---- Information shown

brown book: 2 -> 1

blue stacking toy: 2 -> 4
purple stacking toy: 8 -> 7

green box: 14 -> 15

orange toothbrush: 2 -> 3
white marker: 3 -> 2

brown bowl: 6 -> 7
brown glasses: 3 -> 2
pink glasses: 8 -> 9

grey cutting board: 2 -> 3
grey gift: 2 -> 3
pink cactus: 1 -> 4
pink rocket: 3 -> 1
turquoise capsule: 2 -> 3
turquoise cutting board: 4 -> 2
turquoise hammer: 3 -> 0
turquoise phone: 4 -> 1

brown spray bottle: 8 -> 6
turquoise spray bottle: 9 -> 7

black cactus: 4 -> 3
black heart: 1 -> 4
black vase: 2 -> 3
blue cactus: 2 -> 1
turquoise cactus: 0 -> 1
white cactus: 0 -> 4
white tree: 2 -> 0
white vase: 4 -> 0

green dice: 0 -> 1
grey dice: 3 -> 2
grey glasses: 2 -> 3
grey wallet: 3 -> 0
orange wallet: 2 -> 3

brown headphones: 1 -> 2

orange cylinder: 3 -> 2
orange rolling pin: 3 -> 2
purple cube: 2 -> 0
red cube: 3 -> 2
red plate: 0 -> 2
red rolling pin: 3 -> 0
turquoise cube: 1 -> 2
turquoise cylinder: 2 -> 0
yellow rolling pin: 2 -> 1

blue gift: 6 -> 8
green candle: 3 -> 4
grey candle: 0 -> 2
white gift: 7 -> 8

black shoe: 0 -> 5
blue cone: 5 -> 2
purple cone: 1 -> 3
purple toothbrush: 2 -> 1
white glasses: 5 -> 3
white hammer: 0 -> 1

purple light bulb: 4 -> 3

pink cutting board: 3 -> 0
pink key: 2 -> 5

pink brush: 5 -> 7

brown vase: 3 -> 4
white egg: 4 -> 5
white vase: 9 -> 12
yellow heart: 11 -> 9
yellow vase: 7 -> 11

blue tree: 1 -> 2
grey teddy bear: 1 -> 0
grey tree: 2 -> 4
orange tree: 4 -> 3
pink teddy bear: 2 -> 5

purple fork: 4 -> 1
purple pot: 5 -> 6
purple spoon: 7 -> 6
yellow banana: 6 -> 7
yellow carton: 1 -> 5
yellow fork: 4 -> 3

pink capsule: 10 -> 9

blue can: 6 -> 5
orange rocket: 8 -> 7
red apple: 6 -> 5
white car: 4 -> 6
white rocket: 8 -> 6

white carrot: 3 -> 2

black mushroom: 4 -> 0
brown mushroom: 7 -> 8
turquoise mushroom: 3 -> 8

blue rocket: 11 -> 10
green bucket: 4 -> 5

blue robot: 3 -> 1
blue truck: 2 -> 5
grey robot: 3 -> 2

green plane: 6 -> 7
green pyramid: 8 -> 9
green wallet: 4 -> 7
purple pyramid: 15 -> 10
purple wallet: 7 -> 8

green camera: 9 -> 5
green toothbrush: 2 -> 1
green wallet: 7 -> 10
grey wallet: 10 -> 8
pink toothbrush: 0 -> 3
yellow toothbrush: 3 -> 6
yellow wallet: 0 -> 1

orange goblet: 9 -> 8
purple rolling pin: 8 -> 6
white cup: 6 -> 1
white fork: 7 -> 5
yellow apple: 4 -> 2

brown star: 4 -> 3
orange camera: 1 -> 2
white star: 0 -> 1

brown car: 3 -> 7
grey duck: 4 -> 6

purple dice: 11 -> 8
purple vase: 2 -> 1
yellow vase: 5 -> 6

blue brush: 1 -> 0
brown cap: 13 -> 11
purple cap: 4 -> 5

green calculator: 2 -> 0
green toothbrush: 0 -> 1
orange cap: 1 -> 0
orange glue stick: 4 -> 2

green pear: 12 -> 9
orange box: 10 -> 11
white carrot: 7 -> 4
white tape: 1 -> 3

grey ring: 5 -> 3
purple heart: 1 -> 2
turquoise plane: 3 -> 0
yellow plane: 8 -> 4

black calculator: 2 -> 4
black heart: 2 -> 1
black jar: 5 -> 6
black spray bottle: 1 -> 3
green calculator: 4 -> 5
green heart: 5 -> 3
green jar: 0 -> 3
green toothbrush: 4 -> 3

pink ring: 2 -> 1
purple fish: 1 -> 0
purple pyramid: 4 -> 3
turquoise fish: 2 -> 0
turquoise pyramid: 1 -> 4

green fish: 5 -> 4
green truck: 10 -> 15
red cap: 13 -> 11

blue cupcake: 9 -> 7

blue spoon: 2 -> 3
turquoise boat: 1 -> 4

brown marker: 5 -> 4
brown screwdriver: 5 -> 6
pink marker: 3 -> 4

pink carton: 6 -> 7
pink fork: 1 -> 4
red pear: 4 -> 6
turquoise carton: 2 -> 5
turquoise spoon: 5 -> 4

--------

### Task to complete
Your answer consists solely of the lines from the top of the records above through the line that contains "turquoise hammer: 3 -> 0", each echoed exactly.

### Result for this task
brown book: 2 -> 1

blue stacking toy: 2 -> 4
purple stacking toy: 8 -> 7

green box: 14 -> 15

orange toothbrush: 2 -> 3
white marker: 3 -> 2

brown bowl: 6 -> 7
brown glasses: 3 -> 2
pink glasses: 8 -> 9

grey cutting board: 2 -> 3
grey gift: 2 -> 3
pink cactus: 1 -> 4
pink rocket: 3 -> 1
turquoise capsule: 2 -> 3
turquoise cutting board: 4 -> 2
turquoise hammer: 3 -> 0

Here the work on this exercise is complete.